[DATA TO PROCESS — start]

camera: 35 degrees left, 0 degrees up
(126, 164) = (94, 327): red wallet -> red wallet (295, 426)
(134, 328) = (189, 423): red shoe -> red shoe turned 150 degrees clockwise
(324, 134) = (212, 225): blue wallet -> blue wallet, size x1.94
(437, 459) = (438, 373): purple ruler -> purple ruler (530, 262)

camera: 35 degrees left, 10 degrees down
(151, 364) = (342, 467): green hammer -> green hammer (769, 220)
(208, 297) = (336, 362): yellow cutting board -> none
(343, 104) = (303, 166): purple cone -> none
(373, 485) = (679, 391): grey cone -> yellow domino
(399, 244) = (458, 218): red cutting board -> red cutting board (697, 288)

[DATA TO PROCESS — finish]
[DATA TO PROCESS — start]

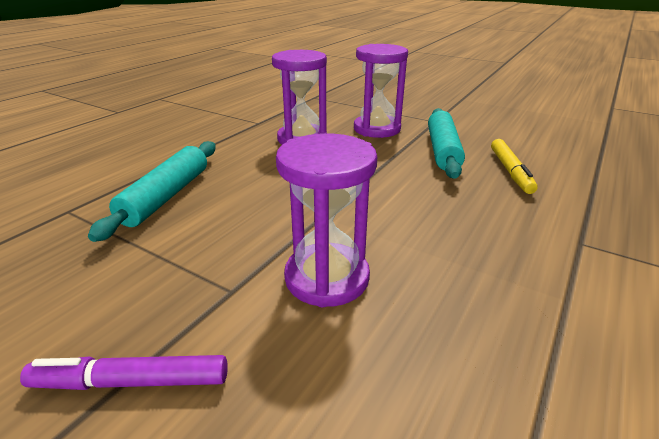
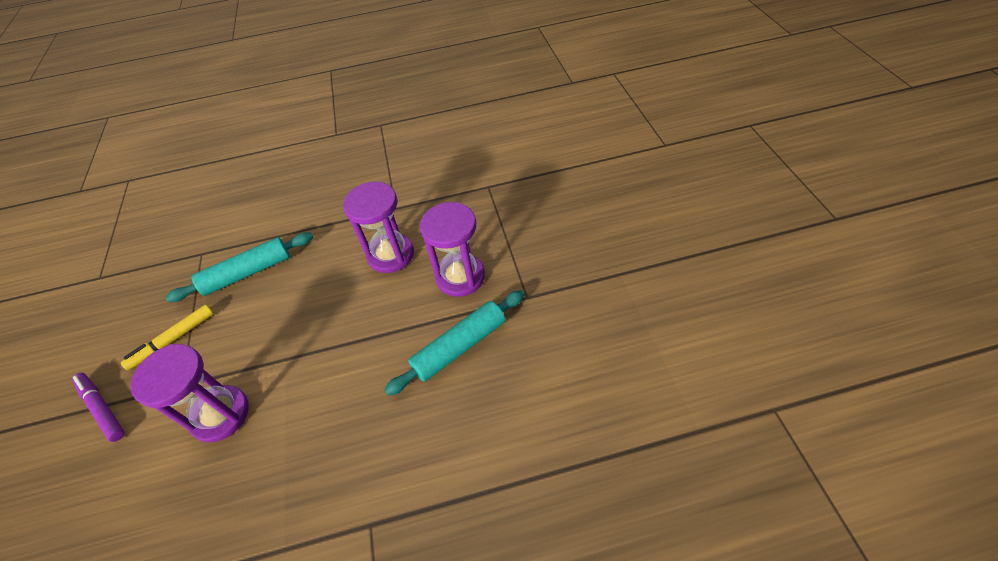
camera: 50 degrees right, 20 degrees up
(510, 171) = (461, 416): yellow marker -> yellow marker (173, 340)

[DATA TO PROCESS — finish]
[DATA TO PROCESS — start]

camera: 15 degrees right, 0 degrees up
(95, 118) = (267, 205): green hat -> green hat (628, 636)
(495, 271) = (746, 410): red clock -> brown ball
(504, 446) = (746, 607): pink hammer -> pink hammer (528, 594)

[DATA TO PROCESS — finish]

YOUR OBJECTIVE:
Retype, in the same exact form, the lines of the material above from the line holding "(437, 459) = (438, 373): purple" through the line holding "(399, 244) = (458, 218): red".

SOLUTION FOR THIS TASK:
(437, 459) = (438, 373): purple ruler -> purple ruler (530, 262)

camera: 35 degrees left, 10 degrees down
(151, 364) = (342, 467): green hammer -> green hammer (769, 220)
(208, 297) = (336, 362): yellow cutting board -> none
(343, 104) = (303, 166): purple cone -> none
(373, 485) = (679, 391): grey cone -> yellow domino
(399, 244) = (458, 218): red cutting board -> red cutting board (697, 288)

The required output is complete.